*** Records Section Begins ***

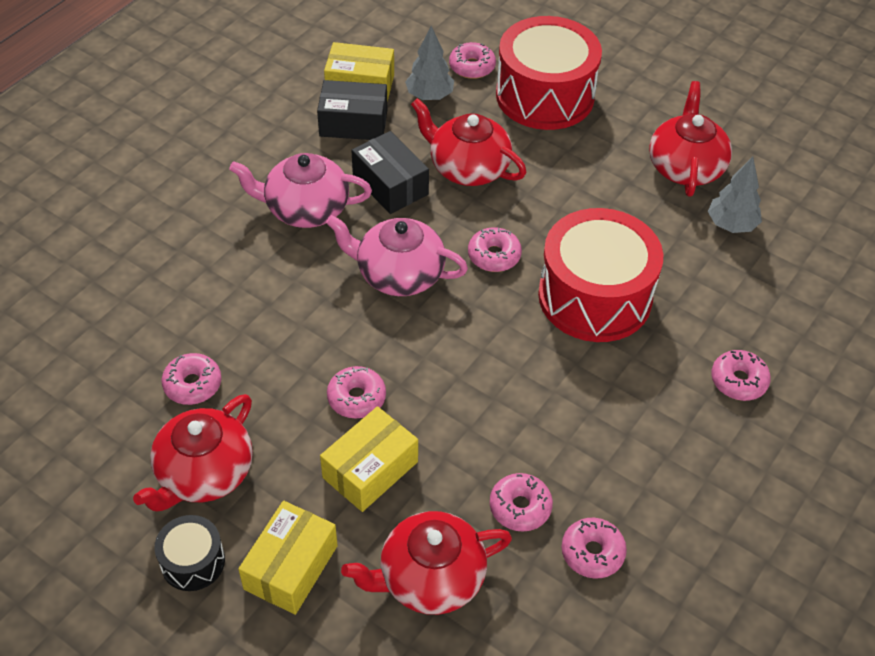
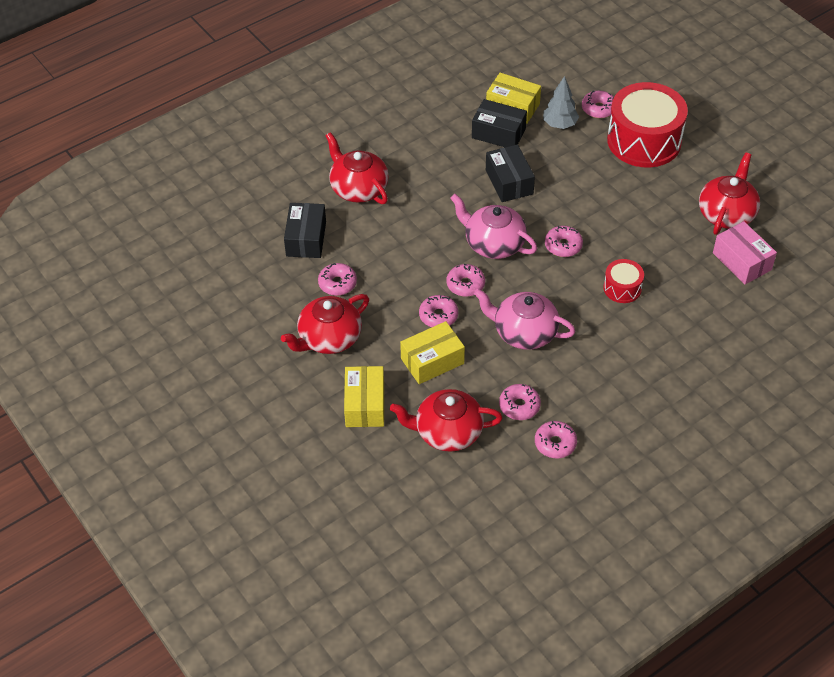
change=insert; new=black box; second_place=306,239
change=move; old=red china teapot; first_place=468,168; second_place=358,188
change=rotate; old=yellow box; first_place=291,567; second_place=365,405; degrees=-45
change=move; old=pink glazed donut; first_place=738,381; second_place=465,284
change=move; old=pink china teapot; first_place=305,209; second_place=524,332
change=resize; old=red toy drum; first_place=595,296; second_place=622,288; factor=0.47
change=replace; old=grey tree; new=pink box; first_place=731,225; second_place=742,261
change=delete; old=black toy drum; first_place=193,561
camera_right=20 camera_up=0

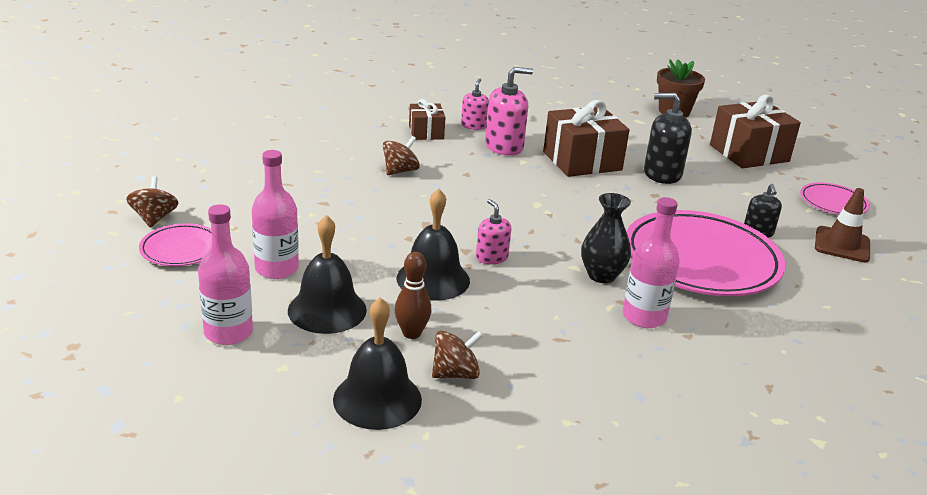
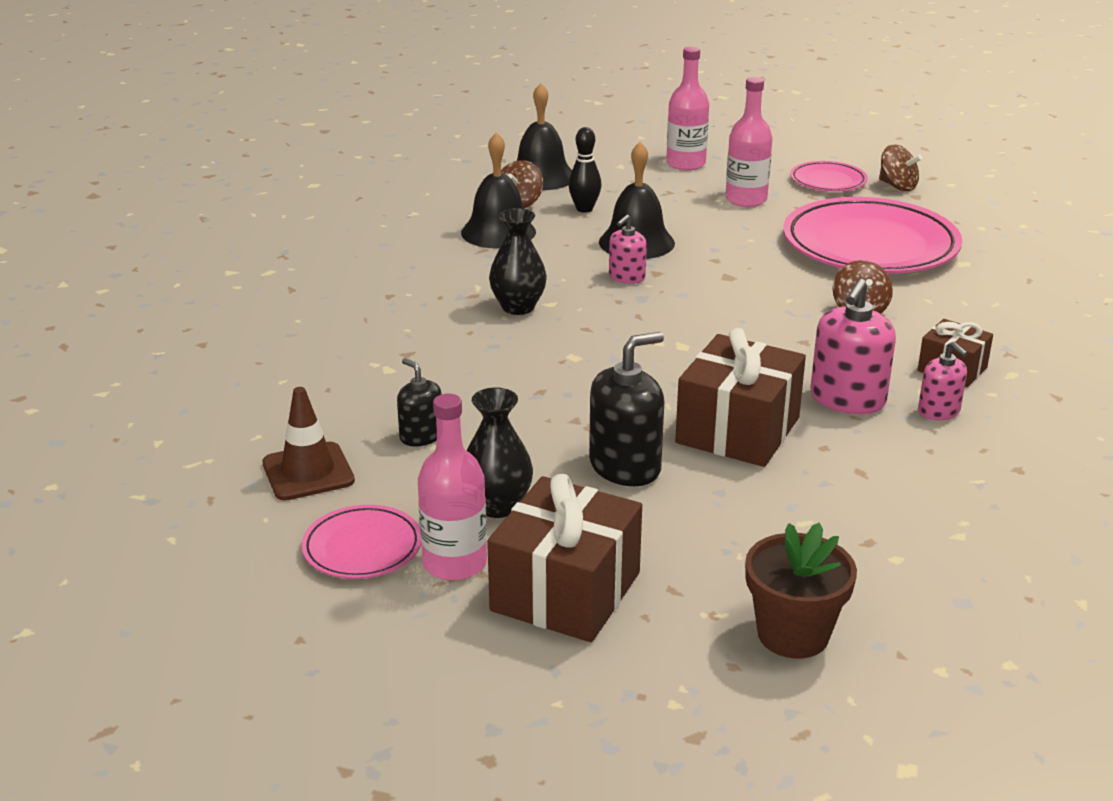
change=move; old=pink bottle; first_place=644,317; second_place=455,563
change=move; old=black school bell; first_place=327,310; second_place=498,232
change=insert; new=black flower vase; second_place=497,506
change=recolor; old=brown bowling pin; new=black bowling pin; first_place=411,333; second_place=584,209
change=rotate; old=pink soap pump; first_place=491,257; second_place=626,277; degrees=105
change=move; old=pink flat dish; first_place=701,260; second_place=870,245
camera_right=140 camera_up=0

*** Records Section Ends ***
*** Records Section Begins ***

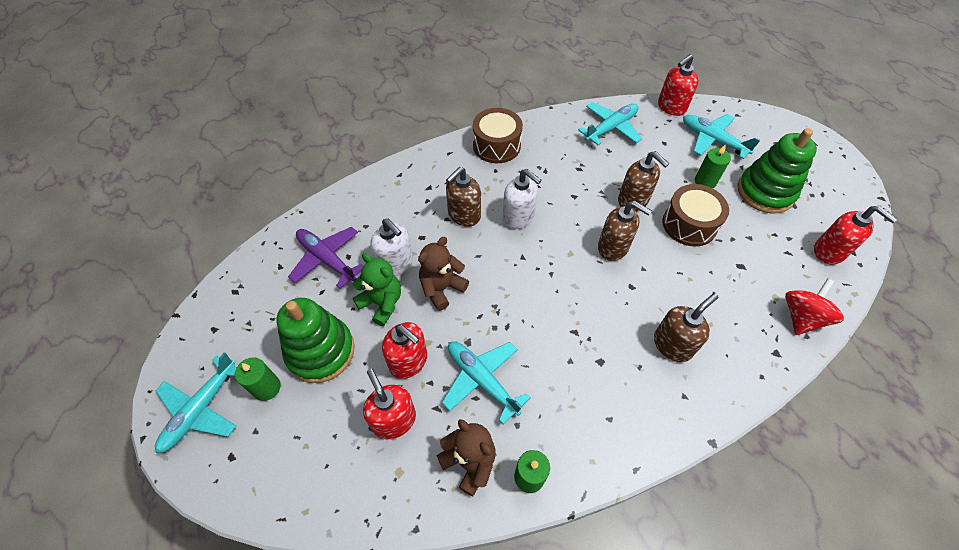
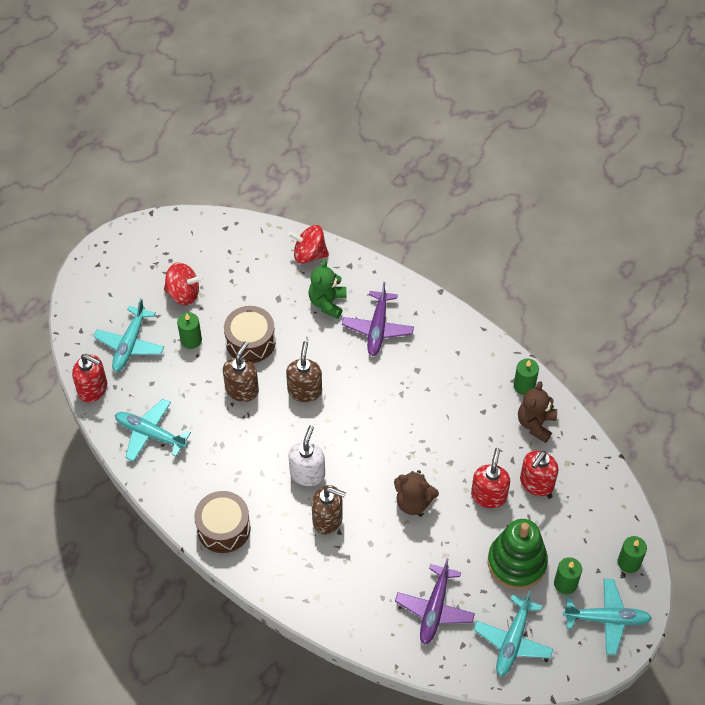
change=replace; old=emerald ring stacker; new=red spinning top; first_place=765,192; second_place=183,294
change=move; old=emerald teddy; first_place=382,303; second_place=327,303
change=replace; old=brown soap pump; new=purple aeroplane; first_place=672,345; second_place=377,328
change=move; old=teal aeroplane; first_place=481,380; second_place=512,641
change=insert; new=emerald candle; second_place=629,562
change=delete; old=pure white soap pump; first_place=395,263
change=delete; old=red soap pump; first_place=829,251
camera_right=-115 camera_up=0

*** Records Section Ends ***

Note which lines carry the word "drum" in the material, then copy each of them.

change=resize; old=red toy drum; first_place=595,296; second_place=622,288; factor=0.47
change=delete; old=black toy drum; first_place=193,561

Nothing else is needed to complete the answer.